--- SOURCE DATA Enclosed Below ---

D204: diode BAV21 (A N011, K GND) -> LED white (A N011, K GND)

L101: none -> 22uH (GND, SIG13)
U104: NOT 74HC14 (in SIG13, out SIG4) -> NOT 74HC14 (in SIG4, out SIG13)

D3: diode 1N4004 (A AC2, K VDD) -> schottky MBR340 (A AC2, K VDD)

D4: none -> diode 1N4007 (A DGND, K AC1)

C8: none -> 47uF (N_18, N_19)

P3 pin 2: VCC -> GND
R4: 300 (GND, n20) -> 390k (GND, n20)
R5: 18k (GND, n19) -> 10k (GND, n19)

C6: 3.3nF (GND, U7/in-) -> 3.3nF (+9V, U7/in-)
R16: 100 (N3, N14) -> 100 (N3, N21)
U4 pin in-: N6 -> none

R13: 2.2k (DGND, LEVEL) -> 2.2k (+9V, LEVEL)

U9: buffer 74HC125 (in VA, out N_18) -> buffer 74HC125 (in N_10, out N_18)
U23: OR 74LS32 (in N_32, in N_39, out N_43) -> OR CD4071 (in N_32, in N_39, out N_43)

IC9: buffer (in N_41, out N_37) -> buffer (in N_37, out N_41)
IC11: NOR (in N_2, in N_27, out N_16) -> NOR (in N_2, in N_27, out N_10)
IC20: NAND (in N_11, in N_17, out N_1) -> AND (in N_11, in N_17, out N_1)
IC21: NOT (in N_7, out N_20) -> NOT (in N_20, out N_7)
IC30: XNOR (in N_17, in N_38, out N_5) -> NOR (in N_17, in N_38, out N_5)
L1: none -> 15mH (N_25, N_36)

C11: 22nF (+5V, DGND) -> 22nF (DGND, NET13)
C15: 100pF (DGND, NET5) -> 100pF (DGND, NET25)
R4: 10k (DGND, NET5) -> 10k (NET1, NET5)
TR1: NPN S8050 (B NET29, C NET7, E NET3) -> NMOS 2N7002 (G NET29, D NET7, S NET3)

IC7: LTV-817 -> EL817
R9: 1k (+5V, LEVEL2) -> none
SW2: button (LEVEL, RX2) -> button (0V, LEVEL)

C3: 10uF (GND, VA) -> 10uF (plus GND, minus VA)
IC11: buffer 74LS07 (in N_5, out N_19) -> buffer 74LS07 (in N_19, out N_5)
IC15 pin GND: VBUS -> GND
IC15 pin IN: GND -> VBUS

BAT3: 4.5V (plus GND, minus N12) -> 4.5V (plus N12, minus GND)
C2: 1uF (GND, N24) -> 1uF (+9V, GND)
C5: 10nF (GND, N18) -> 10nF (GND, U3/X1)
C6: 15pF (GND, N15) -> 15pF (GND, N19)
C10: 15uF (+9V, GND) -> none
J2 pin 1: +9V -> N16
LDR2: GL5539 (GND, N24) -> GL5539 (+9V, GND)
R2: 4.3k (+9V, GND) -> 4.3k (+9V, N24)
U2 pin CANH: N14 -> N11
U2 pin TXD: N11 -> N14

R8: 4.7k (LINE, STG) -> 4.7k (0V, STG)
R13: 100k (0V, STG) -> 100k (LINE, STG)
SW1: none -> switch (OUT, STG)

--- End of Enclosed SOURCE DATA ---

* [ASSIGNED TASK]
In the listing above, the lines from the one containing "L1: none -> 15mH (N_25, N_36)" through the one containing "IC15 pin IN: GND -> VBUS" must be set down exactly, with no other lines.

* [TASK OUTPUT]
L1: none -> 15mH (N_25, N_36)

C11: 22nF (+5V, DGND) -> 22nF (DGND, NET13)
C15: 100pF (DGND, NET5) -> 100pF (DGND, NET25)
R4: 10k (DGND, NET5) -> 10k (NET1, NET5)
TR1: NPN S8050 (B NET29, C NET7, E NET3) -> NMOS 2N7002 (G NET29, D NET7, S NET3)

IC7: LTV-817 -> EL817
R9: 1k (+5V, LEVEL2) -> none
SW2: button (LEVEL, RX2) -> button (0V, LEVEL)

C3: 10uF (GND, VA) -> 10uF (plus GND, minus VA)
IC11: buffer 74LS07 (in N_5, out N_19) -> buffer 74LS07 (in N_19, out N_5)
IC15 pin GND: VBUS -> GND
IC15 pin IN: GND -> VBUS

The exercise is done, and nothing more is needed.